**TASK GOAL:** Return exactly the span of lines in the following data that opens with the line containing "C1: 22nF (GND, VBUS) -> none" and closes with the line containing "U8: none -> NOT CD4069 (in CT2, out TICK2)". Include nothing else.

(DATA SECTION)

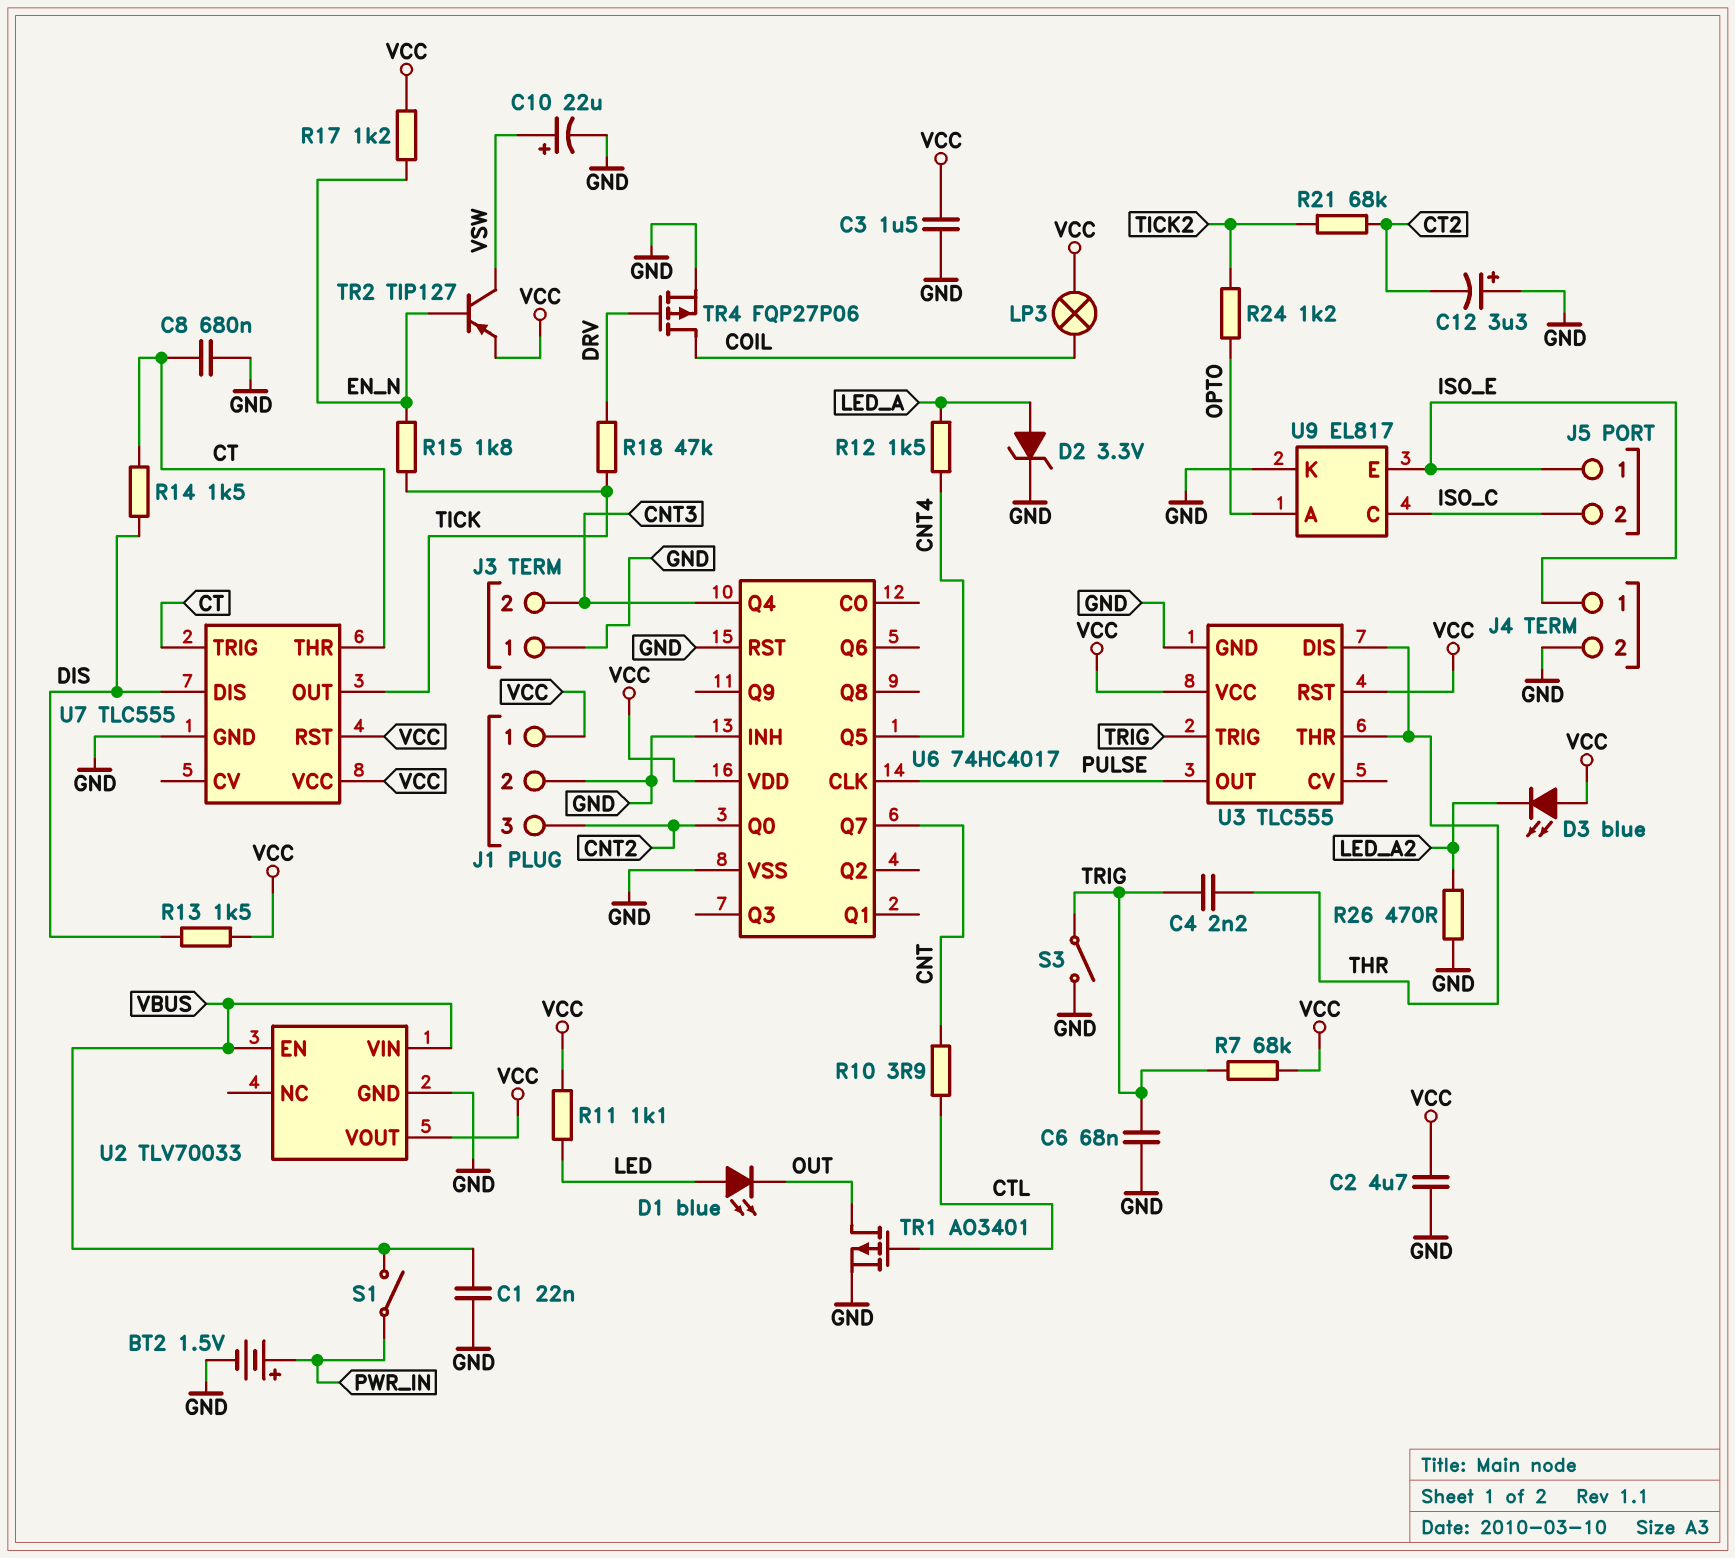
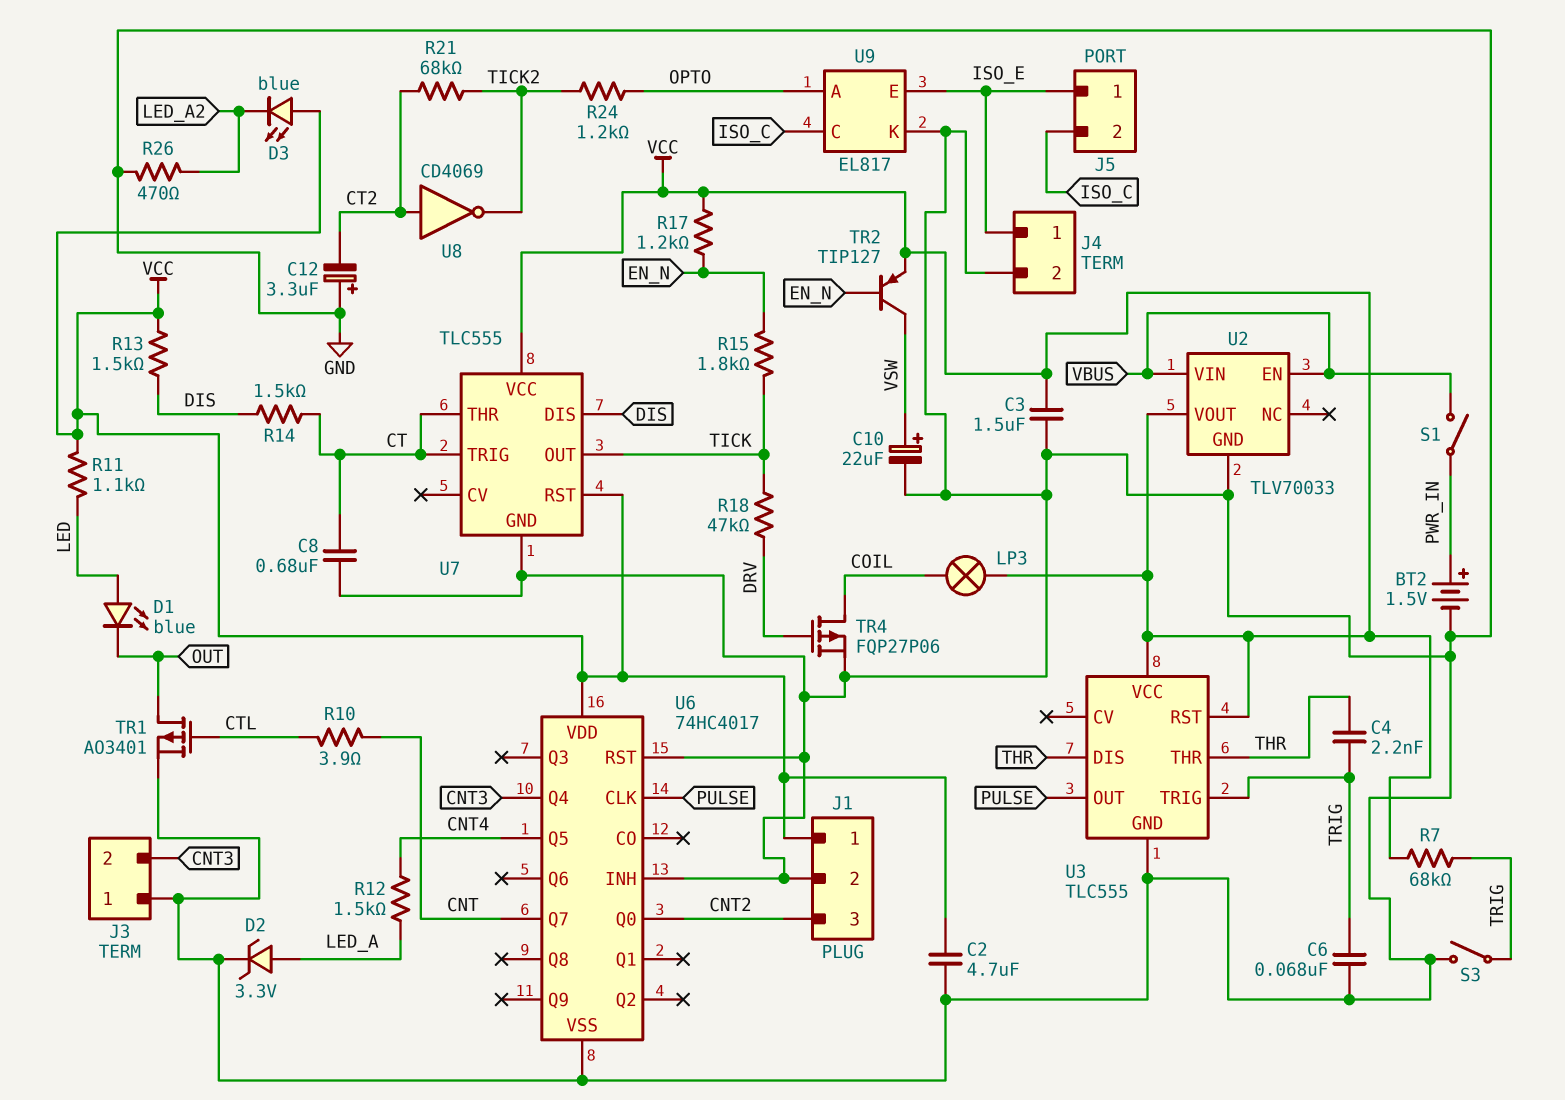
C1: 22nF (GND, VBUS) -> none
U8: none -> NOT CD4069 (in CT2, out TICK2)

(End DATA SECTION)
(DATA SECTION)

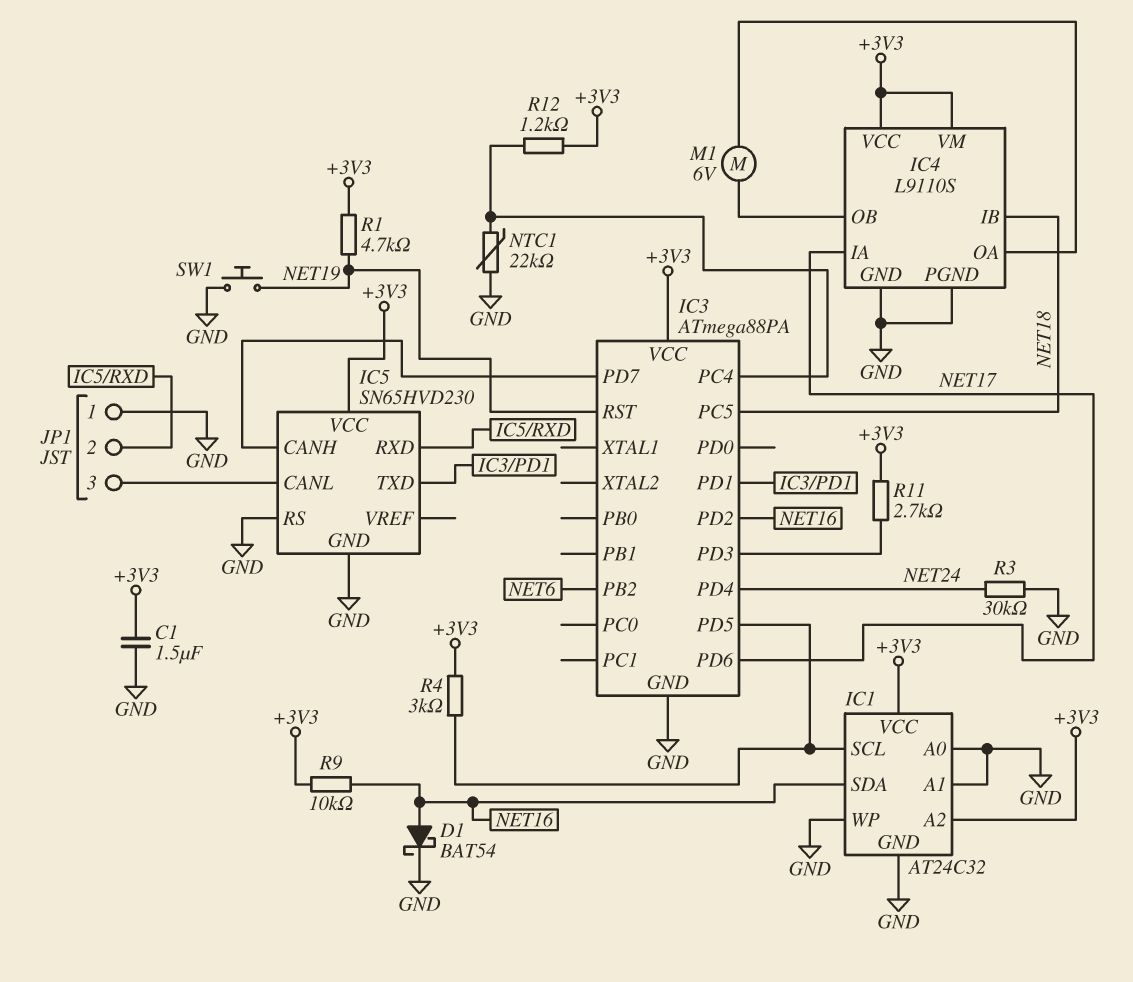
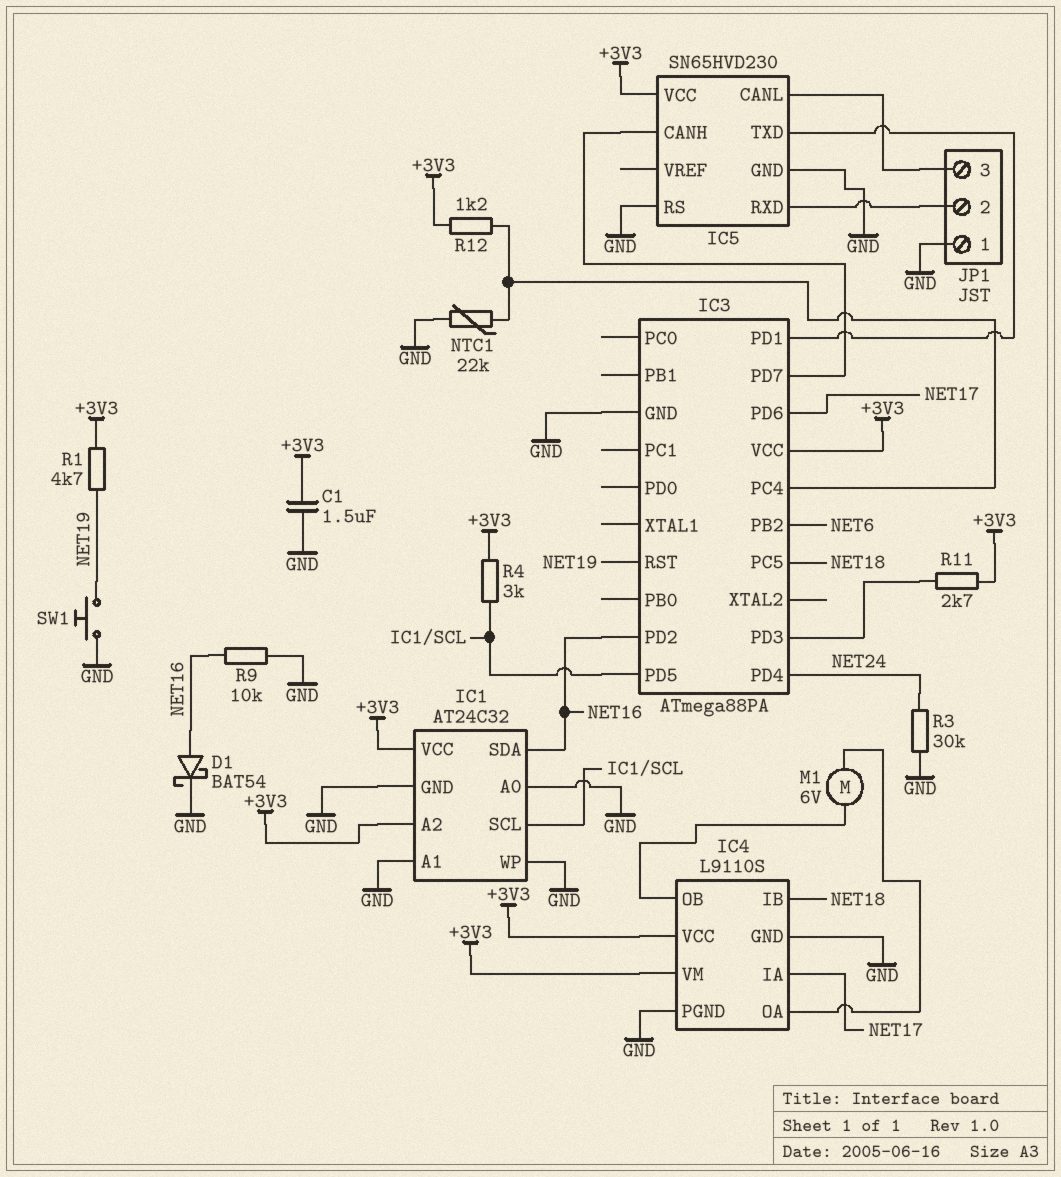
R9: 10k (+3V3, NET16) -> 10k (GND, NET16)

(End DATA SECTION)
(DATA SECTION)

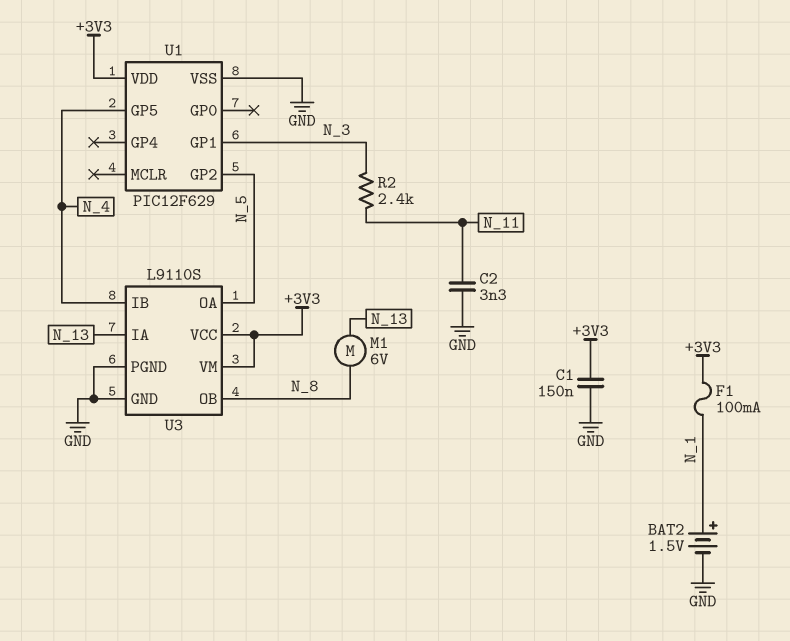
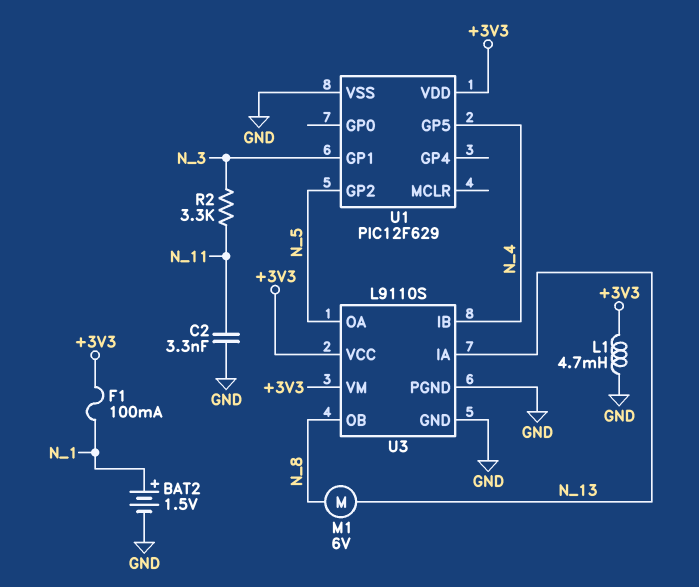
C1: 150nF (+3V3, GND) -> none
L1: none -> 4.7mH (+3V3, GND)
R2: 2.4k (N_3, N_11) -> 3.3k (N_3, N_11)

(End DATA SECTION)

**RESPONSE AREA:**
C1: 22nF (GND, VBUS) -> none
U8: none -> NOT CD4069 (in CT2, out TICK2)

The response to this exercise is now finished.